# Work task
Without the pictures, retype each line below exactly as it stands.

───── Records for the task ─────

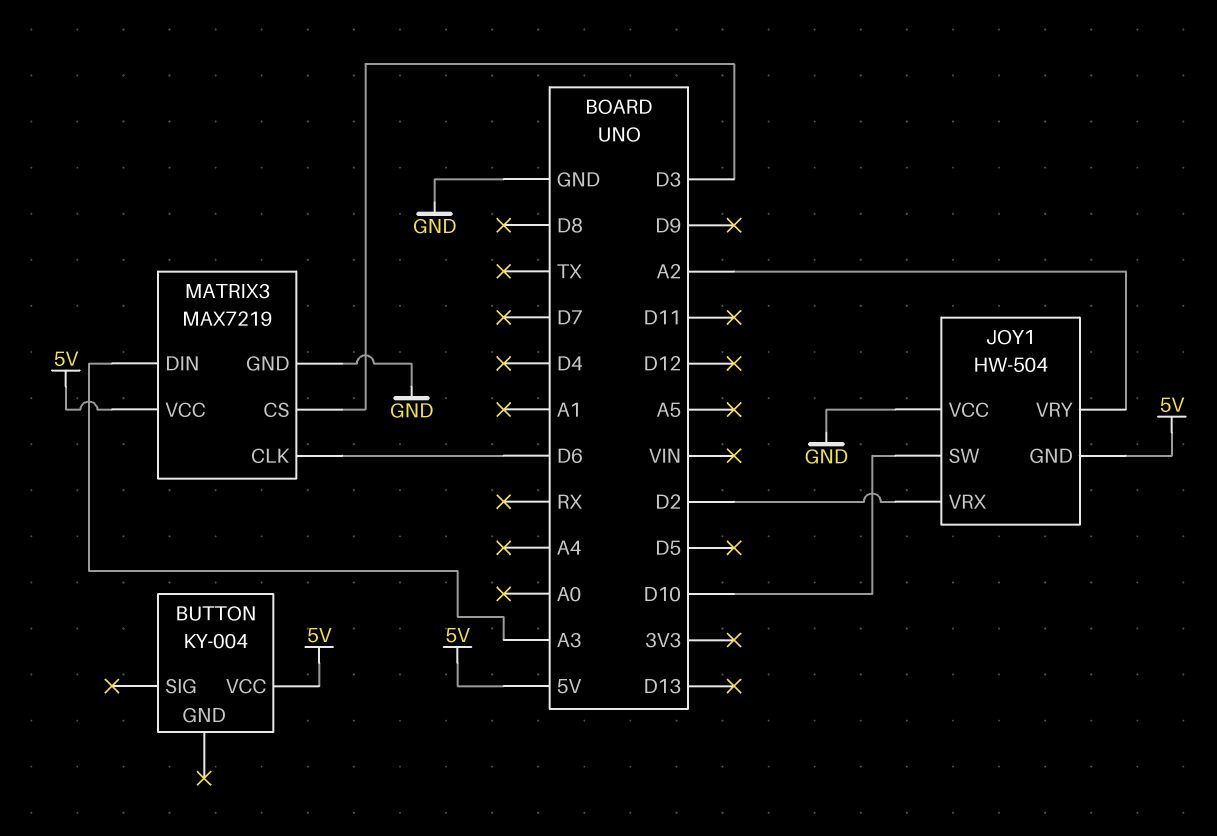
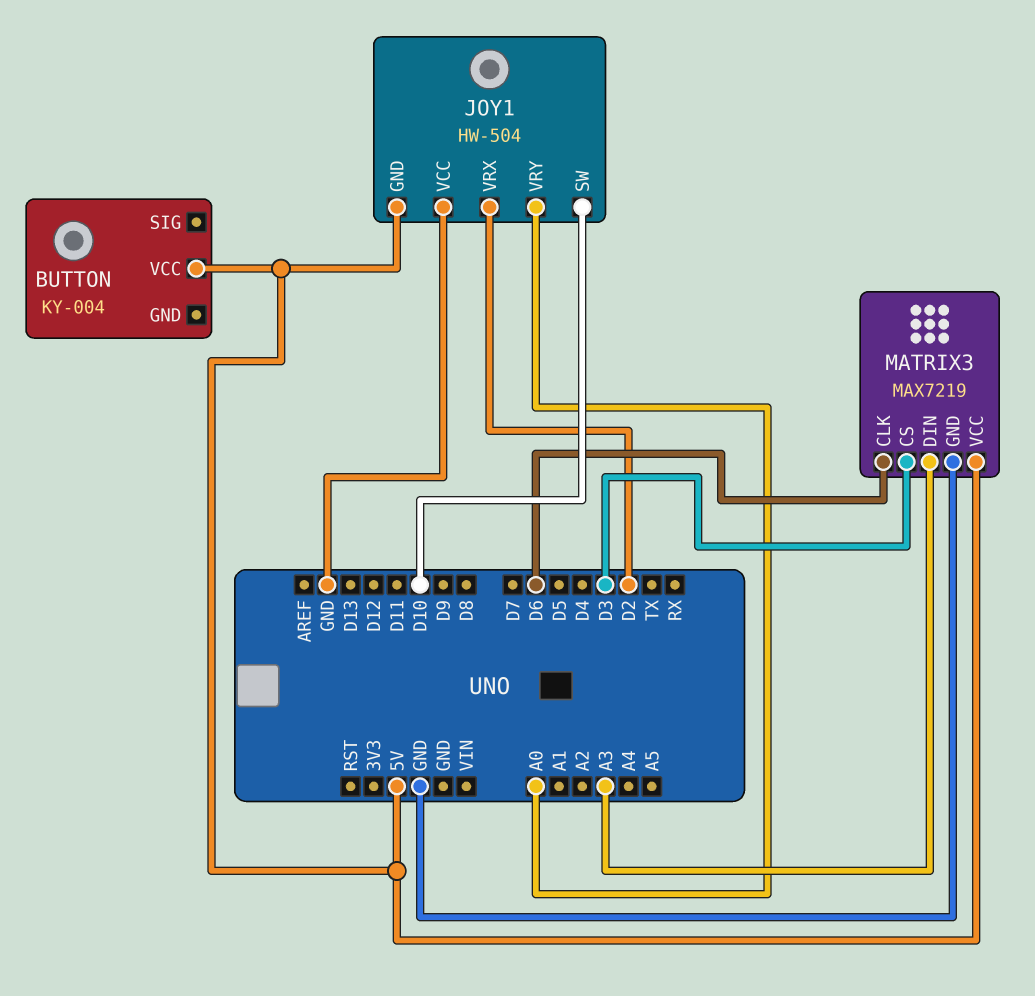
JOY1 pin VRY: A2 -> A0

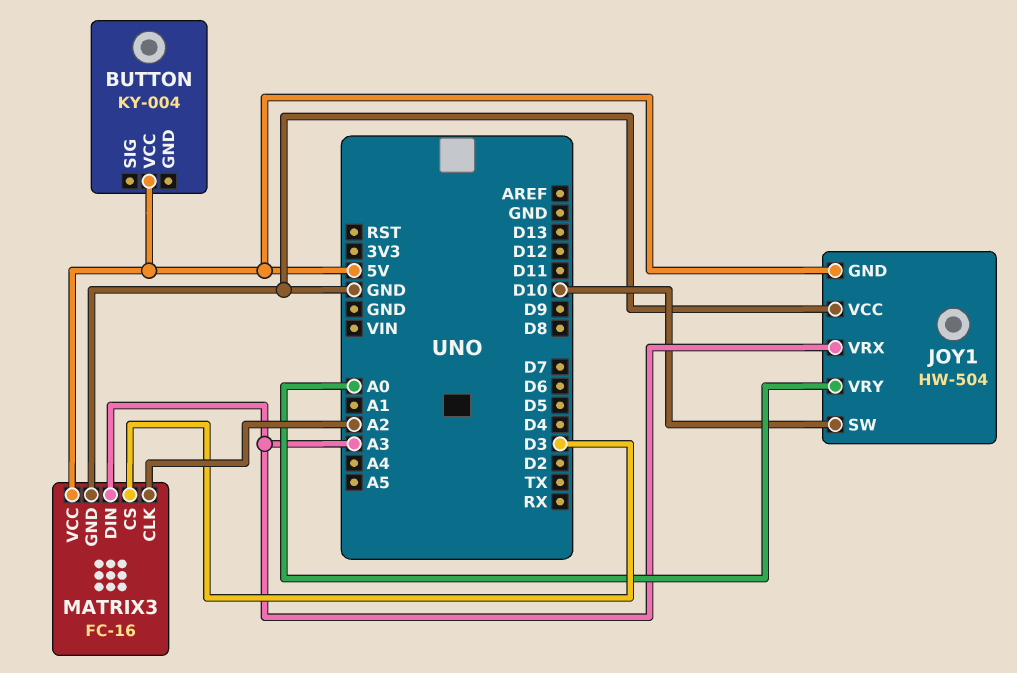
JOY1 pin VRX: D2 -> A3
MATRIX3: MAX7219 -> FC-16
MATRIX3 pin CLK: D6 -> A2

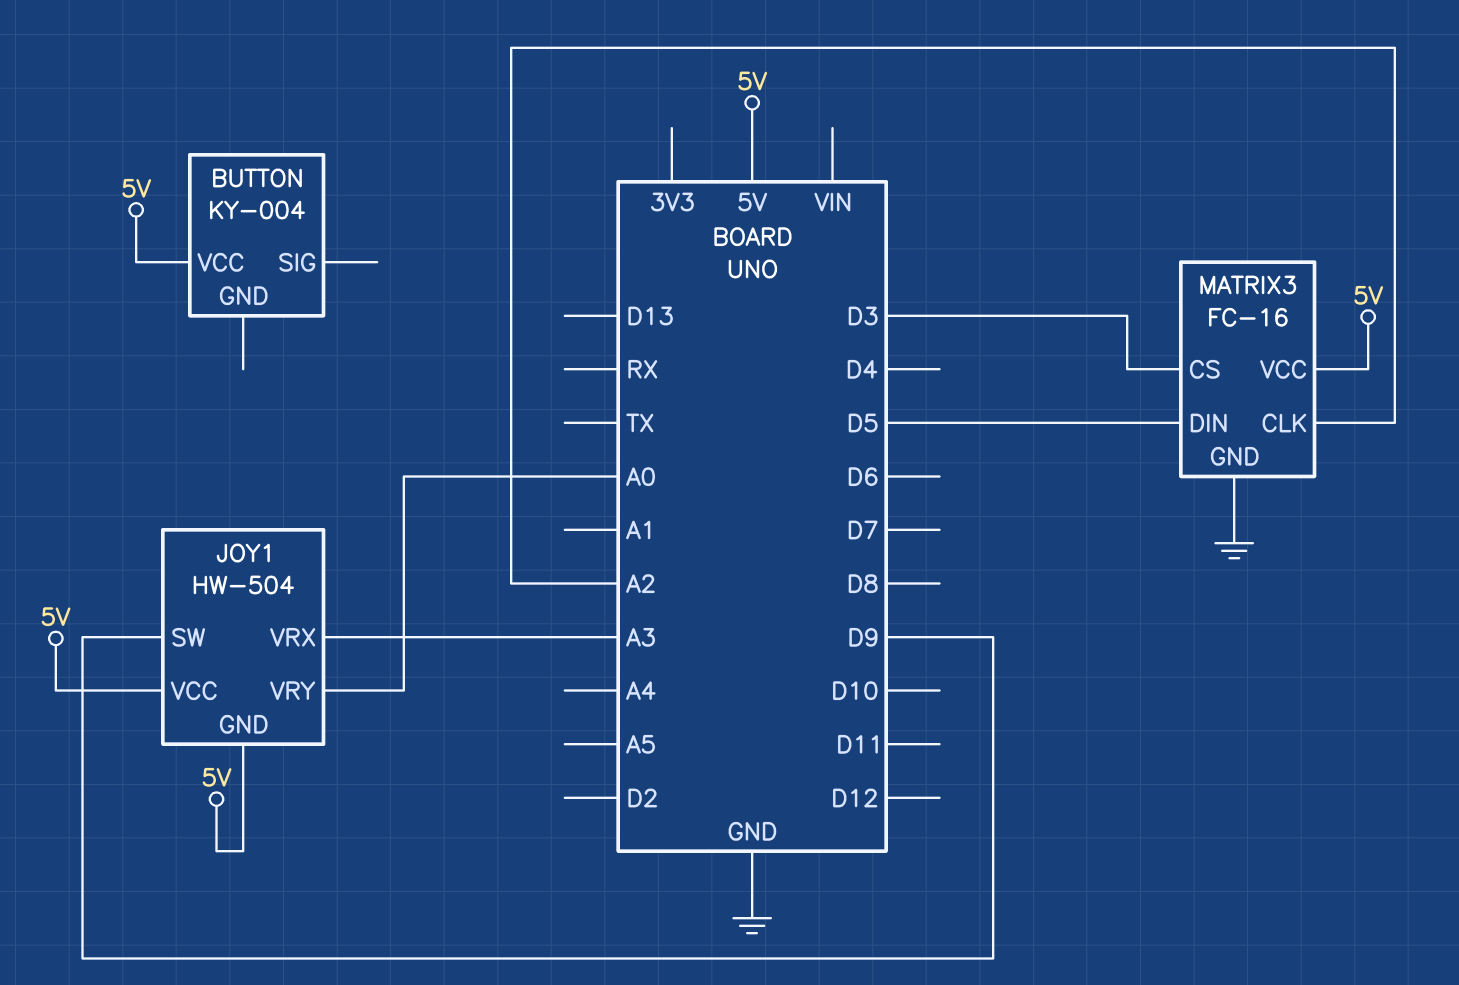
JOY1 pin SW: D10 -> D9
JOY1 pin VCC: GND -> 5V
MATRIX3 pin DIN: A3 -> D5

─────

# Answer
JOY1 pin VRY: A2 -> A0

JOY1 pin VRX: D2 -> A3
MATRIX3: MAX7219 -> FC-16
MATRIX3 pin CLK: D6 -> A2

JOY1 pin SW: D10 -> D9
JOY1 pin VCC: GND -> 5V
MATRIX3 pin DIN: A3 -> D5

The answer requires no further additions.